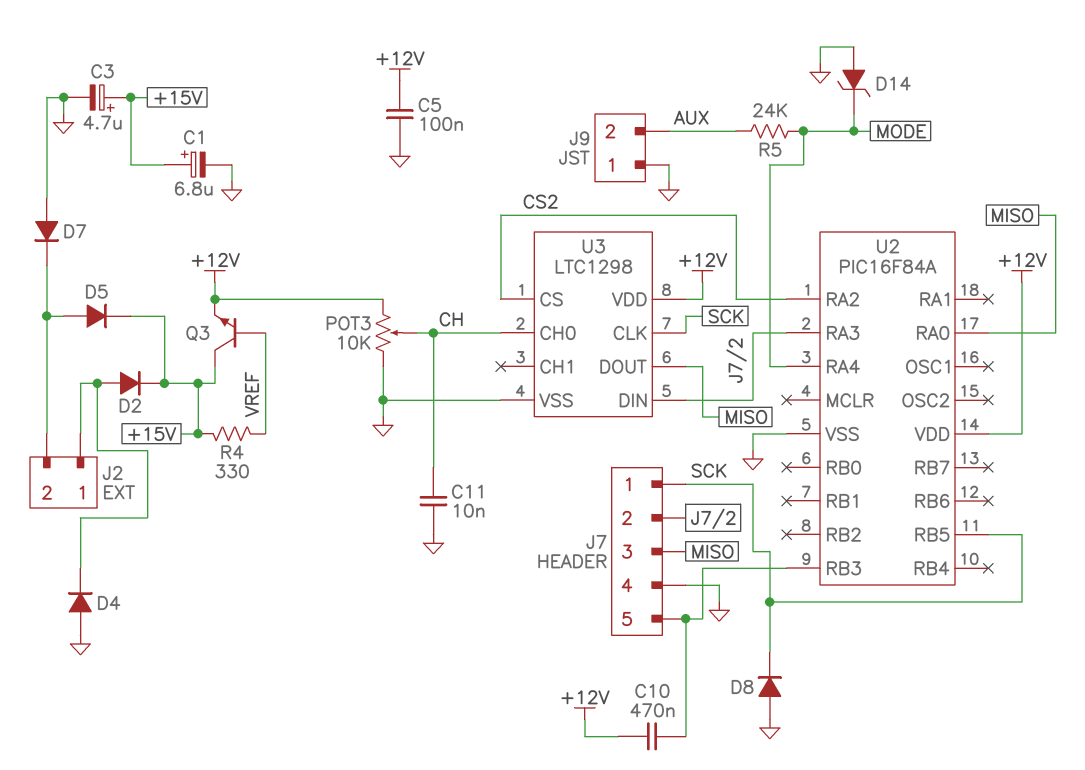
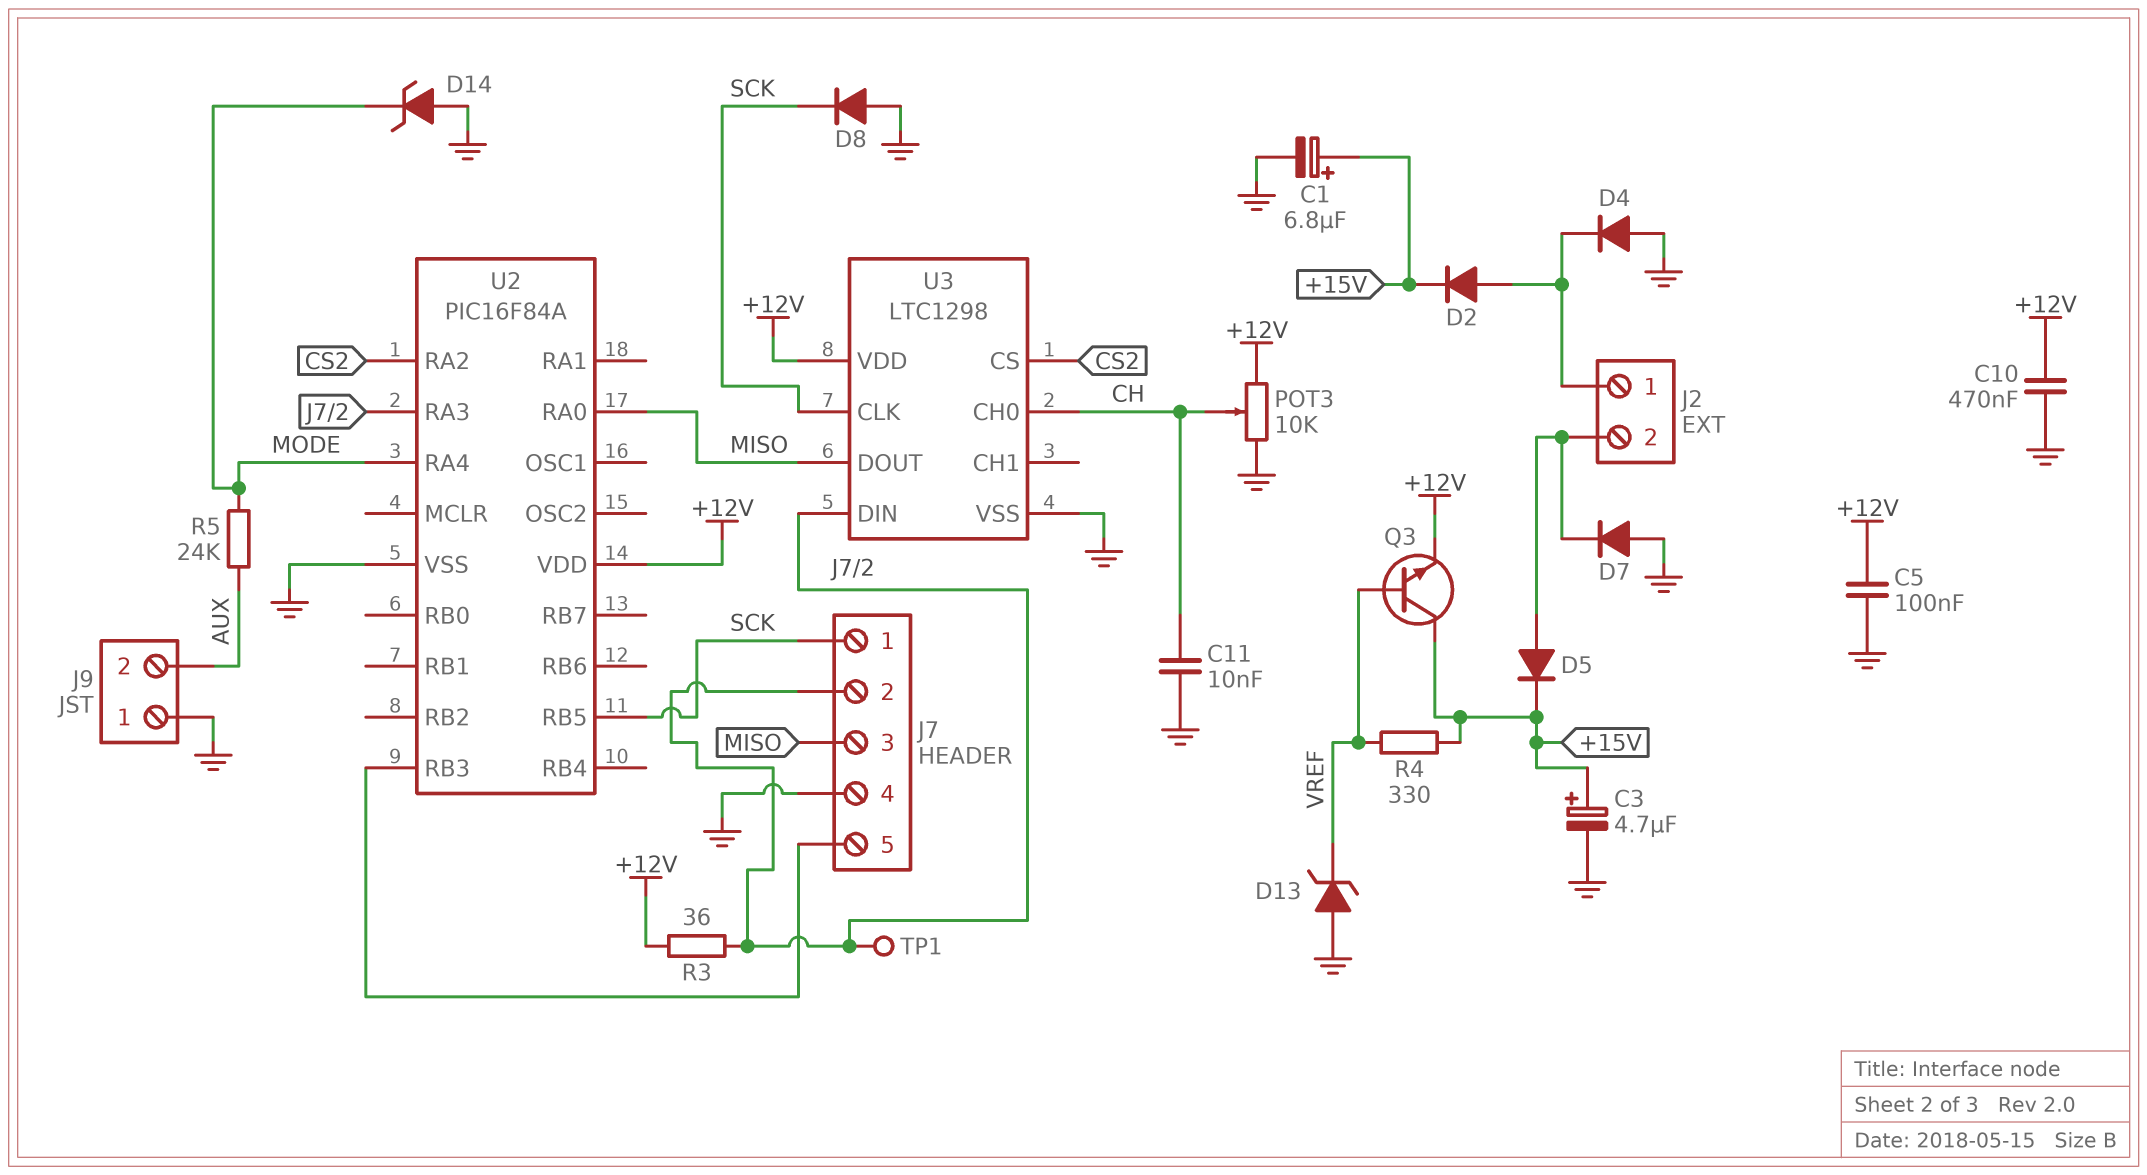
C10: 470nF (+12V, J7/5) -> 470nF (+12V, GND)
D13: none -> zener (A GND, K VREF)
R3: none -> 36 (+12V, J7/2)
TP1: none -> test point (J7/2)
------------------------------
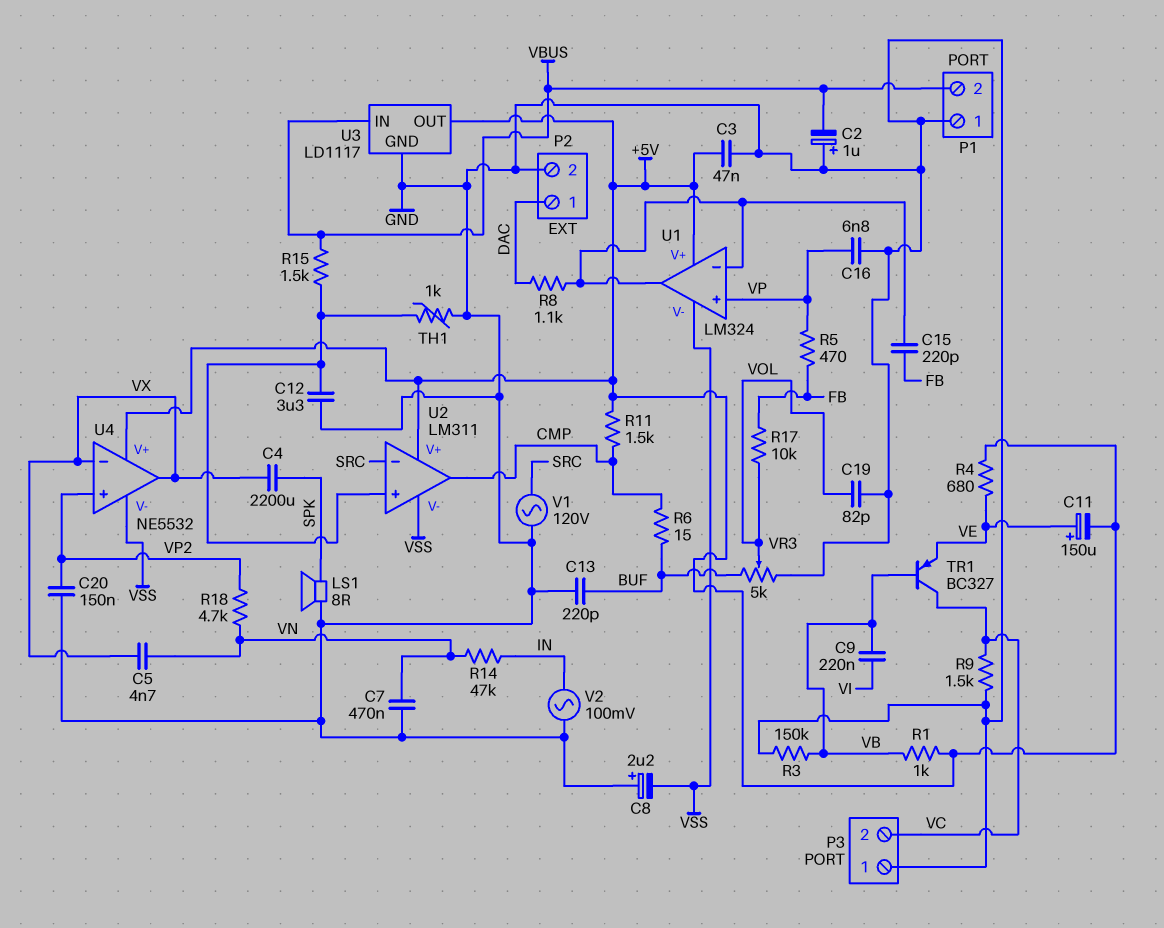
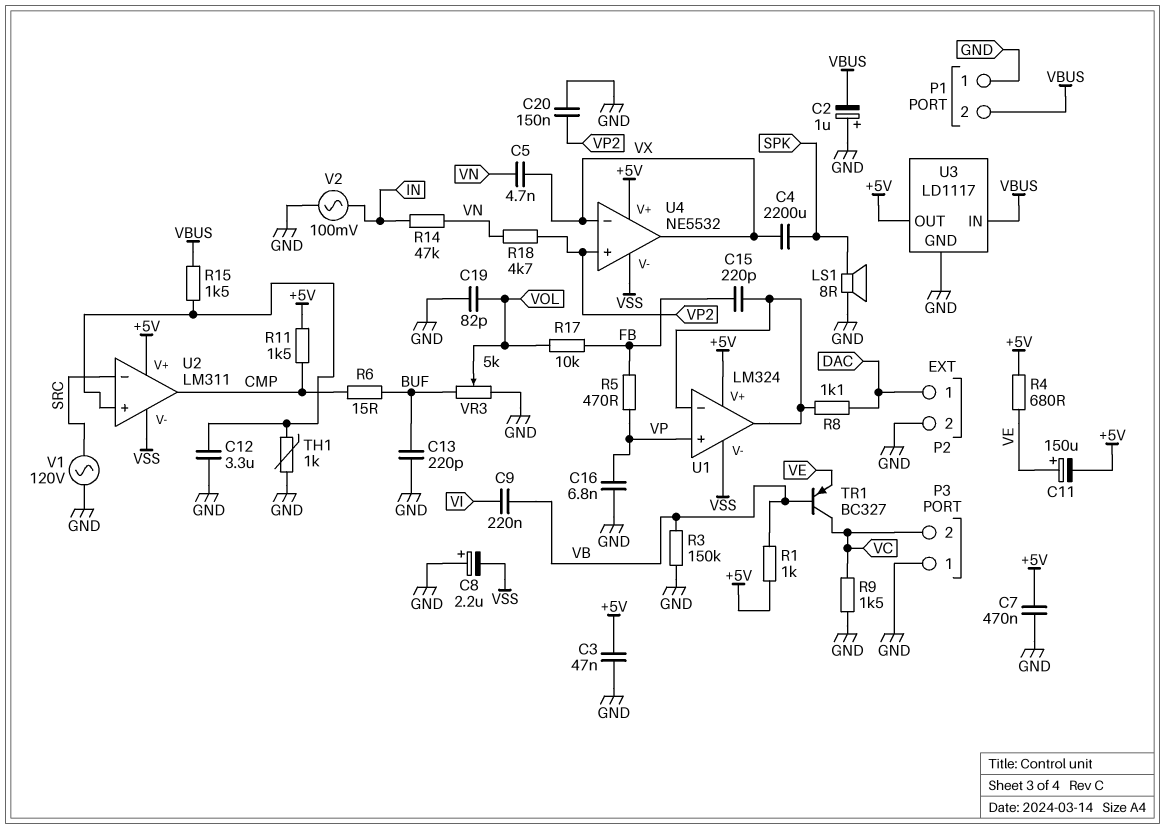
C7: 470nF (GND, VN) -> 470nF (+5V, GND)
------------------------------
> _What you are asked to do_
For this exercise, output exactly the lines above from the line with "C10: 470nF (+12V, J7/5) -> 470nF (+12V, GND)" to the line with "TP1: none -> test point (J7/2)", counting both, and leave out the rest.

> _Your solution_
C10: 470nF (+12V, J7/5) -> 470nF (+12V, GND)
D13: none -> zener (A GND, K VREF)
R3: none -> 36 (+12V, J7/2)
TP1: none -> test point (J7/2)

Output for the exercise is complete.